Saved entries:
□ □ □

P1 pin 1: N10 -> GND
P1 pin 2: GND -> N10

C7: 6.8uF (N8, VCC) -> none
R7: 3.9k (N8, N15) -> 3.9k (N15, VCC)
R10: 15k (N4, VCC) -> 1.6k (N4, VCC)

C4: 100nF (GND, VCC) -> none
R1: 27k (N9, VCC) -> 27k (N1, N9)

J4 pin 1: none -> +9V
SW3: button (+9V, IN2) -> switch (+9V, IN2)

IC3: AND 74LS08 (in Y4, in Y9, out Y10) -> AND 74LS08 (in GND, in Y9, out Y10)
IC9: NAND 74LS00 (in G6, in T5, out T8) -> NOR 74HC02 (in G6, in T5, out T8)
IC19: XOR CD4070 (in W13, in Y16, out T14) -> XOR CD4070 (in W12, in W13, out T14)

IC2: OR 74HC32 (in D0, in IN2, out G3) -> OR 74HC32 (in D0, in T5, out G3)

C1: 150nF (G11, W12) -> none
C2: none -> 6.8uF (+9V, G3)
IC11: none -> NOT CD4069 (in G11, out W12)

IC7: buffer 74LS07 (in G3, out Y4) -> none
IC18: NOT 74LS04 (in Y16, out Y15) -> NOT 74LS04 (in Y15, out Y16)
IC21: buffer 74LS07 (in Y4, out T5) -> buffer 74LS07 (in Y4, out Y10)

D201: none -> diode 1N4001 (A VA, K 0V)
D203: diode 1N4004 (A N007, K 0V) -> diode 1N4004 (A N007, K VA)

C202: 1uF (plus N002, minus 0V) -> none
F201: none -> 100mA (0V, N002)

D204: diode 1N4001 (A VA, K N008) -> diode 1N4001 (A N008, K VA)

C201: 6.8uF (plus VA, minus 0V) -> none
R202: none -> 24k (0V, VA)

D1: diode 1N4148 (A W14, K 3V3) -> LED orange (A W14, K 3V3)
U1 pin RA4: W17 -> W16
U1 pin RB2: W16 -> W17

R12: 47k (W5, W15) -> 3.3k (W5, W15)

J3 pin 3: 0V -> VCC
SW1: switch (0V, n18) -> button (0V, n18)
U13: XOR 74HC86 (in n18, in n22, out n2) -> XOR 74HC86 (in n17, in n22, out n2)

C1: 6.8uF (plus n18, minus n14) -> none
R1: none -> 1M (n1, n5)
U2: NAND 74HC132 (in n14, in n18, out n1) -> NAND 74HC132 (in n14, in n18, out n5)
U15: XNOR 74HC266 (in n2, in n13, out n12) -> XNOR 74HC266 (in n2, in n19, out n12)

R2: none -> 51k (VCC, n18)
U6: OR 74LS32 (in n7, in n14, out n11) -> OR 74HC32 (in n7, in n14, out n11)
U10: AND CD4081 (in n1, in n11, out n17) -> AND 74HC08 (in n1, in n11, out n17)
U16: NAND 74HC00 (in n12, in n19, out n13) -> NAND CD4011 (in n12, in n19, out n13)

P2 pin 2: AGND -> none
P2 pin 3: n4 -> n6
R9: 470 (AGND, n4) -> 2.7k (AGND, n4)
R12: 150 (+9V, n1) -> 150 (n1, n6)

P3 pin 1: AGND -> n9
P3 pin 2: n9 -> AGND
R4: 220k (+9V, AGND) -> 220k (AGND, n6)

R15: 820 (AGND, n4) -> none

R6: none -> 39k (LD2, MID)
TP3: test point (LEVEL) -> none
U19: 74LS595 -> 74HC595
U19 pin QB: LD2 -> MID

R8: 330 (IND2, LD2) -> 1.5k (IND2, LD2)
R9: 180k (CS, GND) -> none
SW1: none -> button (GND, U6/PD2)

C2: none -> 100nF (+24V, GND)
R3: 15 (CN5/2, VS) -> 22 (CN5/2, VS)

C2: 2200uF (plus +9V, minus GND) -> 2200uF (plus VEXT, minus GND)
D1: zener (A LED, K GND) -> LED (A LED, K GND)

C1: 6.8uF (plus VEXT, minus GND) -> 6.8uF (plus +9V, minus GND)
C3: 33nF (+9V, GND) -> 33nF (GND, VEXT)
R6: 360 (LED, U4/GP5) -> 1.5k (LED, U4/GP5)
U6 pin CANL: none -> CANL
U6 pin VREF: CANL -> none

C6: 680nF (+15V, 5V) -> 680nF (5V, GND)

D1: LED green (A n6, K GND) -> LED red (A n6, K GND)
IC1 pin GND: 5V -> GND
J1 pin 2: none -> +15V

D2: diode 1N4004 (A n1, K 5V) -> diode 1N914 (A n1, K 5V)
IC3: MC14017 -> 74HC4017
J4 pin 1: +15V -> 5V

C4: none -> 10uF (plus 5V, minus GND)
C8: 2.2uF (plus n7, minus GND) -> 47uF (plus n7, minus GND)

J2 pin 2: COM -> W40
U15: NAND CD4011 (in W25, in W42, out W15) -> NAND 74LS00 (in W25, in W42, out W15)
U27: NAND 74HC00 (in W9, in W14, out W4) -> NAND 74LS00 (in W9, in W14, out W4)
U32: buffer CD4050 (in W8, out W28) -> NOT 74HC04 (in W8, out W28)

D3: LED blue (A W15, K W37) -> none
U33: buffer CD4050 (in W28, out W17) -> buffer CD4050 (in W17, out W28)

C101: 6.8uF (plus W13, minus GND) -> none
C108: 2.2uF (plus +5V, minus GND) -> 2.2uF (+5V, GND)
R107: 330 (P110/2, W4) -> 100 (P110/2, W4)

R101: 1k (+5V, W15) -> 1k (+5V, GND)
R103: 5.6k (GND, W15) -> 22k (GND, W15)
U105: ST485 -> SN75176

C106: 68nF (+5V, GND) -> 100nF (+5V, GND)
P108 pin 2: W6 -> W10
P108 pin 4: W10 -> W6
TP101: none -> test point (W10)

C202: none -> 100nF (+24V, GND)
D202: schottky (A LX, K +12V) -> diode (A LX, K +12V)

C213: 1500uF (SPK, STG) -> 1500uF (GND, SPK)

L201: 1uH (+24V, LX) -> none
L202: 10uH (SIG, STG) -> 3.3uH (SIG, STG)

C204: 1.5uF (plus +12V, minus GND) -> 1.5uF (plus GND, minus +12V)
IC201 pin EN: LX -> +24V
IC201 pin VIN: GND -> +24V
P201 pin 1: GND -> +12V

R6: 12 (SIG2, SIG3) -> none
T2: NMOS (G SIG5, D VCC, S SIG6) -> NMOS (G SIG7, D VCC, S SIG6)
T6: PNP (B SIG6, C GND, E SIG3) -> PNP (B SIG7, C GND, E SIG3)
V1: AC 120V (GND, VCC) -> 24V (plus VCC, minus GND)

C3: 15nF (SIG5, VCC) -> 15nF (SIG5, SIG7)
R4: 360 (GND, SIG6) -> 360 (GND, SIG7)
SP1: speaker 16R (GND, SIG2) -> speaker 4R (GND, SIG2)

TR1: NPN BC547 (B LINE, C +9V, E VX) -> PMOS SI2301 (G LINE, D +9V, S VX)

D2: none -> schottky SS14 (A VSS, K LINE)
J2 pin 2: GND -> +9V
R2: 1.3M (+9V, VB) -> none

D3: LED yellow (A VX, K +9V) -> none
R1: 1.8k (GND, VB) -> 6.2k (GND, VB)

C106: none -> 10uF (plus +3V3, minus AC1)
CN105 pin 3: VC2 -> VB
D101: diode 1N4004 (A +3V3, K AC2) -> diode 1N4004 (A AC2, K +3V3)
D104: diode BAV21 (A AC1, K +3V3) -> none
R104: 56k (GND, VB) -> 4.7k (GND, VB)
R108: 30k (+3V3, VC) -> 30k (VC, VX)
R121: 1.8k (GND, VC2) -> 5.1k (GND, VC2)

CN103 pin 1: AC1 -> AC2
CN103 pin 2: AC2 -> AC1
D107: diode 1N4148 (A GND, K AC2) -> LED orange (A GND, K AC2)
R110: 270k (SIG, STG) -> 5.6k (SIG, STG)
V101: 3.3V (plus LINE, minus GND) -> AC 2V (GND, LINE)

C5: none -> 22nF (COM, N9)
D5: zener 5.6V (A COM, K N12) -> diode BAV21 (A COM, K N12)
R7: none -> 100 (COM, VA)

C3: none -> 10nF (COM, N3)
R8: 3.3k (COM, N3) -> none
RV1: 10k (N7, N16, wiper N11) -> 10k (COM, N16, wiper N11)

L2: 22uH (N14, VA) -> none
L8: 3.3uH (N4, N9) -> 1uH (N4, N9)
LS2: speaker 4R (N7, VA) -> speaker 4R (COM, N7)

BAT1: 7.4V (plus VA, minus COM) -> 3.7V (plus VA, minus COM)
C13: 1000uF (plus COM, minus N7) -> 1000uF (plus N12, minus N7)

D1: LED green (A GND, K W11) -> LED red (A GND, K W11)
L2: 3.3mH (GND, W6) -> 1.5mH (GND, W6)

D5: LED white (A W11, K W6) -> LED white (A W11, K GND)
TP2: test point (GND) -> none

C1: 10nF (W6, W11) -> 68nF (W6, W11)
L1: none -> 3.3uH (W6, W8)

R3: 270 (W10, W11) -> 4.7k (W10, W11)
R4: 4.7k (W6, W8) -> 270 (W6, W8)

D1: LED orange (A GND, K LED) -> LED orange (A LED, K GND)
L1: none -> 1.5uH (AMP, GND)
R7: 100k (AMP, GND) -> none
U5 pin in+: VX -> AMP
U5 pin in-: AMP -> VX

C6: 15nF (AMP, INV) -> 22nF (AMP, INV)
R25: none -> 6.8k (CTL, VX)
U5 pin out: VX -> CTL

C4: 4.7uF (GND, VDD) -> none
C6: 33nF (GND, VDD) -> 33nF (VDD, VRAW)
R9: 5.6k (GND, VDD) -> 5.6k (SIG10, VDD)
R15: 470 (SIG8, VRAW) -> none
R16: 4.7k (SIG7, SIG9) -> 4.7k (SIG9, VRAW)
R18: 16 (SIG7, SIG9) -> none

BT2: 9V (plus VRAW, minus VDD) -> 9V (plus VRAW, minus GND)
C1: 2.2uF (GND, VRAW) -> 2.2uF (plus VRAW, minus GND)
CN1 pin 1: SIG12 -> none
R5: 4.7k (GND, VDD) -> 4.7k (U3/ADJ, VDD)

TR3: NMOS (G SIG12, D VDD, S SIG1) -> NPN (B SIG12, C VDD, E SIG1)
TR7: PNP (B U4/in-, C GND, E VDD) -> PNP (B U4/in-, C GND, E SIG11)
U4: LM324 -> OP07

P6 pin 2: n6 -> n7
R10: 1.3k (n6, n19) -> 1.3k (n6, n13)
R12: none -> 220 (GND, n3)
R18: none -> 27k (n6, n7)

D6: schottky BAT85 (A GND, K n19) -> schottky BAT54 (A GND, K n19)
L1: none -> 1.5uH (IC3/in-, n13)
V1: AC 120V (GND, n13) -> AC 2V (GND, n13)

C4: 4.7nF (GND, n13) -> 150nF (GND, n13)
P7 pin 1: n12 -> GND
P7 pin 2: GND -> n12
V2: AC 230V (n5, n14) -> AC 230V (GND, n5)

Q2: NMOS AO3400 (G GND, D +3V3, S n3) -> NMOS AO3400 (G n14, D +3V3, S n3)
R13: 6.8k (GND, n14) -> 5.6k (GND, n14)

□ □ □

**WHAT IS REQUIRED**.
Restate word for word only the lines above from the line containing "SW1: none -> button (GND, U6/PD2)" to the line containing "C202: none -> 100nF (+24V, GND)", both of them included.

**EXERCISE OUTPUT**.
SW1: none -> button (GND, U6/PD2)

C2: none -> 100nF (+24V, GND)
R3: 15 (CN5/2, VS) -> 22 (CN5/2, VS)

C2: 2200uF (plus +9V, minus GND) -> 2200uF (plus VEXT, minus GND)
D1: zener (A LED, K GND) -> LED (A LED, K GND)

C1: 6.8uF (plus VEXT, minus GND) -> 6.8uF (plus +9V, minus GND)
C3: 33nF (+9V, GND) -> 33nF (GND, VEXT)
R6: 360 (LED, U4/GP5) -> 1.5k (LED, U4/GP5)
U6 pin CANL: none -> CANL
U6 pin VREF: CANL -> none

C6: 680nF (+15V, 5V) -> 680nF (5V, GND)

D1: LED green (A n6, K GND) -> LED red (A n6, K GND)
IC1 pin GND: 5V -> GND
J1 pin 2: none -> +15V

D2: diode 1N4004 (A n1, K 5V) -> diode 1N914 (A n1, K 5V)
IC3: MC14017 -> 74HC4017
J4 pin 1: +15V -> 5V

C4: none -> 10uF (plus 5V, minus GND)
C8: 2.2uF (plus n7, minus GND) -> 47uF (plus n7, minus GND)

J2 pin 2: COM -> W40
U15: NAND CD4011 (in W25, in W42, out W15) -> NAND 74LS00 (in W25, in W42, out W15)
U27: NAND 74HC00 (in W9, in W14, out W4) -> NAND 74LS00 (in W9, in W14, out W4)
U32: buffer CD4050 (in W8, out W28) -> NOT 74HC04 (in W8, out W28)

D3: LED blue (A W15, K W37) -> none
U33: buffer CD4050 (in W28, out W17) -> buffer CD4050 (in W17, out W28)

C101: 6.8uF (plus W13, minus GND) -> none
C108: 2.2uF (plus +5V, minus GND) -> 2.2uF (+5V, GND)
R107: 330 (P110/2, W4) -> 100 (P110/2, W4)

R101: 1k (+5V, W15) -> 1k (+5V, GND)
R103: 5.6k (GND, W15) -> 22k (GND, W15)
U105: ST485 -> SN75176

C106: 68nF (+5V, GND) -> 100nF (+5V, GND)
P108 pin 2: W6 -> W10
P108 pin 4: W10 -> W6
TP101: none -> test point (W10)

C202: none -> 100nF (+24V, GND)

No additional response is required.